--- Dataset records ---

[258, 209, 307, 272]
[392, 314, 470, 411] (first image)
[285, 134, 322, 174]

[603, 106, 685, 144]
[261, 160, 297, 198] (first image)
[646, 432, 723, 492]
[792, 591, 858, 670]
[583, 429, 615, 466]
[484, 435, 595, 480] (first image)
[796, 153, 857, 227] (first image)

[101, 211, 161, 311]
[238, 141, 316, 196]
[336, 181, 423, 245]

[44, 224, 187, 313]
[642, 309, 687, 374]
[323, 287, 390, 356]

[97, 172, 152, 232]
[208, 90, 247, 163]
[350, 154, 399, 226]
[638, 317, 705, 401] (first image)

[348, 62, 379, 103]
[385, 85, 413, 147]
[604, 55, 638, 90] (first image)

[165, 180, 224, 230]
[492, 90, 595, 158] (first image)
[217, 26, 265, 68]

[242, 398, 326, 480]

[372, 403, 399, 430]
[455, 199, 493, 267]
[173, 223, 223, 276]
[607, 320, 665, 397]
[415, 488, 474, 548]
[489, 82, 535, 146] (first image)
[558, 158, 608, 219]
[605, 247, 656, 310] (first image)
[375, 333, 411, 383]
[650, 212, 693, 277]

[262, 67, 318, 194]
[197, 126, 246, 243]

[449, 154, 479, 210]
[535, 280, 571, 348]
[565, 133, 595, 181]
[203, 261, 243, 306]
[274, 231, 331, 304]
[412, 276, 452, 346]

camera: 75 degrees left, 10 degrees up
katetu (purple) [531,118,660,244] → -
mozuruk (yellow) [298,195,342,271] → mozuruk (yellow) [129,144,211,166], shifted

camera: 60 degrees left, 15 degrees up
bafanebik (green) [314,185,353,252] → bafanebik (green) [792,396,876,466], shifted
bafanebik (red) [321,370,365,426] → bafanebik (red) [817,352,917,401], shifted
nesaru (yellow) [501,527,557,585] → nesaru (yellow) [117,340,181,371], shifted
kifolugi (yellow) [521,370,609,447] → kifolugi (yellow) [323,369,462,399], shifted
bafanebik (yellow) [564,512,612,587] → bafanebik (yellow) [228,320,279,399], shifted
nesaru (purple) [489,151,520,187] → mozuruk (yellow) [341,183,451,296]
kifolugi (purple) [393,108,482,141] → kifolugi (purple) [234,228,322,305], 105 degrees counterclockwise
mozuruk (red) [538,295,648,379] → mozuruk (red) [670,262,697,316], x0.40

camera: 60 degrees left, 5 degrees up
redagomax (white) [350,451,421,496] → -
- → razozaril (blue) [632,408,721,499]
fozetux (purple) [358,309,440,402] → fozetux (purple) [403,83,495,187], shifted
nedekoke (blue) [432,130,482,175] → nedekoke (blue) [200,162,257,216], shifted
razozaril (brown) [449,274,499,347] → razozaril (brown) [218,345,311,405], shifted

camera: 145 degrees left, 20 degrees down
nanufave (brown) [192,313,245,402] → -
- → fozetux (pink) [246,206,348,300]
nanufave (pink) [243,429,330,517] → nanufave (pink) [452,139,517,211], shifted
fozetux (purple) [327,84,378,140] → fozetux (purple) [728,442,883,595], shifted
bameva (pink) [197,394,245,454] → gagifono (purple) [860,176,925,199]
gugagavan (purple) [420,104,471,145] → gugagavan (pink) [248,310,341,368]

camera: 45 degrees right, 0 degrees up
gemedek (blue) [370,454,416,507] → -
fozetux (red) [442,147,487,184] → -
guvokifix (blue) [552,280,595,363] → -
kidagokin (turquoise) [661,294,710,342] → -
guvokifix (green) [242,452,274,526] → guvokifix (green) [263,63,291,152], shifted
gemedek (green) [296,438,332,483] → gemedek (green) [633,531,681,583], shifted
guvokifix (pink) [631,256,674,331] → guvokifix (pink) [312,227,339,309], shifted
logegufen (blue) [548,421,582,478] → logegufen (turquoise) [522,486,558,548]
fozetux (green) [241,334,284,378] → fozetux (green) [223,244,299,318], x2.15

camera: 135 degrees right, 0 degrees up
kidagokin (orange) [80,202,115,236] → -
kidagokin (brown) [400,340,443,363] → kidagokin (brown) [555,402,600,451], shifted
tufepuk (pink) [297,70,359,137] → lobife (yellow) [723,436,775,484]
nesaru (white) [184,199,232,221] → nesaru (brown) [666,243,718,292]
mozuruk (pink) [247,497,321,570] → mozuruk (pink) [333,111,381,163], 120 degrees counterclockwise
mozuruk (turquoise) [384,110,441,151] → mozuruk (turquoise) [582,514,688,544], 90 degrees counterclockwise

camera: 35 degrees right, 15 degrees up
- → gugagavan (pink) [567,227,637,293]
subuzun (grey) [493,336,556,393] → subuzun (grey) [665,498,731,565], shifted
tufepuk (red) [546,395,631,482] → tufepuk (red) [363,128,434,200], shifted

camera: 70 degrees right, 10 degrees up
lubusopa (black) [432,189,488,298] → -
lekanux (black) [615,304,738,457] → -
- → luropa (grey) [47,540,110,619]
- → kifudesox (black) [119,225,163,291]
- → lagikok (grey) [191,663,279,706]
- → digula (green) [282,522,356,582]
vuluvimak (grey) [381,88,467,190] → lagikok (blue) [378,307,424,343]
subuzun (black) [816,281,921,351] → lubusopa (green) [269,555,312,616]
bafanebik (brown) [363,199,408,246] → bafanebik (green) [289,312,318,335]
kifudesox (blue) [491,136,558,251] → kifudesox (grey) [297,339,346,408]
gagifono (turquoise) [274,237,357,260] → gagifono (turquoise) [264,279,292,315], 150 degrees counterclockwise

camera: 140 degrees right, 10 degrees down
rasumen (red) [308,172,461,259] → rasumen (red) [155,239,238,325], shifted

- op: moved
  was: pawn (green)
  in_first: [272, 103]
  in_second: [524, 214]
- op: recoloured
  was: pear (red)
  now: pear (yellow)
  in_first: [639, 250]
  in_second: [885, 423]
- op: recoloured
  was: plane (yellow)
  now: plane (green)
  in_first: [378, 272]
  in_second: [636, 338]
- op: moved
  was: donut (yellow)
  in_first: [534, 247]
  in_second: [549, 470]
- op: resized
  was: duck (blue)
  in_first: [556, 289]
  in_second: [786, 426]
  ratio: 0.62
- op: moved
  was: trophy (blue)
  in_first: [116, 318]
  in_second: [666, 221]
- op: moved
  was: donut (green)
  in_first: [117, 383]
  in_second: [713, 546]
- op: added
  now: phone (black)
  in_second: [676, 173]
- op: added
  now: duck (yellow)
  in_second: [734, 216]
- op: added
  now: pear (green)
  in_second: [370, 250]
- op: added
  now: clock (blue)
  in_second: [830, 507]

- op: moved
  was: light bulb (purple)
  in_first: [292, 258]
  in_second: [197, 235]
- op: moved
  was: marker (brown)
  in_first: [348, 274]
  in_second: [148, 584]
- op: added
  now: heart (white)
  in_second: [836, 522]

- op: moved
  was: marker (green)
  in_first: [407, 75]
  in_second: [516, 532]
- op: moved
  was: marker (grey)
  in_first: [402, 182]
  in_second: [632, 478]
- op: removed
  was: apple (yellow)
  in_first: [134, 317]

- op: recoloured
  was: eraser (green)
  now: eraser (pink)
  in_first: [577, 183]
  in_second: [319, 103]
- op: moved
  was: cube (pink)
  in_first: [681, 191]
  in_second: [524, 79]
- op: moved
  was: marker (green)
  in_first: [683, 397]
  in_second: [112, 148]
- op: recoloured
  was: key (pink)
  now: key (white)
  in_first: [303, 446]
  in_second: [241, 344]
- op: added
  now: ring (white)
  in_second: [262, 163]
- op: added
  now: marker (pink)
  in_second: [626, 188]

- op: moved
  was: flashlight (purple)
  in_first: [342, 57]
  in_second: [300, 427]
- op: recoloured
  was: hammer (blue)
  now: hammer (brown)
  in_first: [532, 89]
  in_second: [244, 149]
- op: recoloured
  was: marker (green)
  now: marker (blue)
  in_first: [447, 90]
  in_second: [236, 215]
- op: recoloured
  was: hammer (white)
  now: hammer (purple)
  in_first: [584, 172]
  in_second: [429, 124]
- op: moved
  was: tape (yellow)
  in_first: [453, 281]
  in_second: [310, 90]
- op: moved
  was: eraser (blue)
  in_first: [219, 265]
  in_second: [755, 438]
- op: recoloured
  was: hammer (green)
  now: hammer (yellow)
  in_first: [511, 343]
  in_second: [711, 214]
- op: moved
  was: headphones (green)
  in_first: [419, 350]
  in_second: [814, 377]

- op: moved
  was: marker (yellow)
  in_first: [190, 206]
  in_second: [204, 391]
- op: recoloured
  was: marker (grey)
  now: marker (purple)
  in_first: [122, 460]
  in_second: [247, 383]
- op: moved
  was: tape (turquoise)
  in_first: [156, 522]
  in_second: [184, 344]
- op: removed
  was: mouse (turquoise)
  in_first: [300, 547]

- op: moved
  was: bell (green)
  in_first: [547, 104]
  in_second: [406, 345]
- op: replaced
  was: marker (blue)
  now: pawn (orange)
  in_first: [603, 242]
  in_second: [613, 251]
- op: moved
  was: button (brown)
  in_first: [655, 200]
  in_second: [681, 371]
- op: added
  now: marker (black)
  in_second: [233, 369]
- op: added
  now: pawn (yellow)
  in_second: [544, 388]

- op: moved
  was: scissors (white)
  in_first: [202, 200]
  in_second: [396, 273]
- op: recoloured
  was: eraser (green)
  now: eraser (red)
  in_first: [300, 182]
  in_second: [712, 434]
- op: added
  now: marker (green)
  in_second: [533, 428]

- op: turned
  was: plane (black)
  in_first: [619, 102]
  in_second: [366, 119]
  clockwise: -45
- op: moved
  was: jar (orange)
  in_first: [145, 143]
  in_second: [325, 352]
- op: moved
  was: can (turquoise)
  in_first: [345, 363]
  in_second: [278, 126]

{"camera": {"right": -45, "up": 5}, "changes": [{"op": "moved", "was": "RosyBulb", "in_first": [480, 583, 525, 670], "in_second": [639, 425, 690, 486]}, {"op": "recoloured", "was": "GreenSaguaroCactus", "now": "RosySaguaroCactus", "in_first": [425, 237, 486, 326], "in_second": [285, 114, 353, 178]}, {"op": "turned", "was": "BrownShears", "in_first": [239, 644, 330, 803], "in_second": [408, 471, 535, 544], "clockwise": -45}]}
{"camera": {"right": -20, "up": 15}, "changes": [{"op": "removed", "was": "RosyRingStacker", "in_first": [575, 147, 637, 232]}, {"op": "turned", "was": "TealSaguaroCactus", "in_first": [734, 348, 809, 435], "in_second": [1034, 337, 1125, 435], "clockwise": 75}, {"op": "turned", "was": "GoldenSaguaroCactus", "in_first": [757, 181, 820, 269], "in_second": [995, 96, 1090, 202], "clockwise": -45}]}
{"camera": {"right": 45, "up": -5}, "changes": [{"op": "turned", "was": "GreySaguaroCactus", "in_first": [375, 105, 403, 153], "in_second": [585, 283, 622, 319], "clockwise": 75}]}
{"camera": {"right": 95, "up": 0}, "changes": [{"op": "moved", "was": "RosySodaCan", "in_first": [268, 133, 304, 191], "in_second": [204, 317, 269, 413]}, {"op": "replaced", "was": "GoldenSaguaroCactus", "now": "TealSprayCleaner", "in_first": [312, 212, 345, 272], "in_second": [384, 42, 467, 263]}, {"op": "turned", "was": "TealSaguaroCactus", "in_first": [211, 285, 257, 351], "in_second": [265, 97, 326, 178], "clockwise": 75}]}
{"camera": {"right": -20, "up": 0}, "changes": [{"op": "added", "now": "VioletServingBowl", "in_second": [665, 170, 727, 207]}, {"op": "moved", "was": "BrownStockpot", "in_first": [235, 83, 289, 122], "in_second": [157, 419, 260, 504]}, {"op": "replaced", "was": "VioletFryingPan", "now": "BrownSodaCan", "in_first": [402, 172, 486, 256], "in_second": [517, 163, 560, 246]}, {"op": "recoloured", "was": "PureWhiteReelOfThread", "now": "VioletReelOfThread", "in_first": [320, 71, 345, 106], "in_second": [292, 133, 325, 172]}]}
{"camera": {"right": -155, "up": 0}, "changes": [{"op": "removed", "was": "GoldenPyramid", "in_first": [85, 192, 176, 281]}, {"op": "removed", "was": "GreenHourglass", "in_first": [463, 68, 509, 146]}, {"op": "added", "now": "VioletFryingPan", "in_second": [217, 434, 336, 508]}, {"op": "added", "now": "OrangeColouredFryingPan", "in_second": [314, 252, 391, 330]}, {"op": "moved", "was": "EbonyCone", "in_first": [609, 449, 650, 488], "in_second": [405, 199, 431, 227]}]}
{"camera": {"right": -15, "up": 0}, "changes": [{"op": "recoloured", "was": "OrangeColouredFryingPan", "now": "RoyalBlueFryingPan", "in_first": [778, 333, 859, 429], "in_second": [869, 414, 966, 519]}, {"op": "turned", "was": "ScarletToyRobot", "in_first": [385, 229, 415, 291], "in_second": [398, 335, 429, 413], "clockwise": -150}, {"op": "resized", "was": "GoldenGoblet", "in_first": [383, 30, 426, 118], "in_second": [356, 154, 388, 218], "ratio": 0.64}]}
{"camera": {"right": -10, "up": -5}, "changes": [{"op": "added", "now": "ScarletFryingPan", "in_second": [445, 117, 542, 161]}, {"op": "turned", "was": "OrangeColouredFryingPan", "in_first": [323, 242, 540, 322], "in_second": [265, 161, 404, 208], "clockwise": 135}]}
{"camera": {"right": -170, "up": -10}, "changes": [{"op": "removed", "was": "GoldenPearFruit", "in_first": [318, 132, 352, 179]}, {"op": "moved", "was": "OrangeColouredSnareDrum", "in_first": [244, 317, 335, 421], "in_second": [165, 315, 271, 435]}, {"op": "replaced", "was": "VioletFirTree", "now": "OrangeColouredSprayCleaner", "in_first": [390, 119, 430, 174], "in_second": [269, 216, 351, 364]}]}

--- Try it ---
Please output the lines of the listing above that fall in the stretch from the one with "was: trophy (blue)" through the one with "now: clock (blue)", exactly and only those.

--- Solution for this problem ---
  was: trophy (blue)
  in_first: [116, 318]
  in_second: [666, 221]
- op: moved
  was: donut (green)
  in_first: [117, 383]
  in_second: [713, 546]
- op: added
  now: phone (black)
  in_second: [676, 173]
- op: added
  now: duck (yellow)
  in_second: [734, 216]
- op: added
  now: pear (green)
  in_second: [370, 250]
- op: added
  now: clock (blue)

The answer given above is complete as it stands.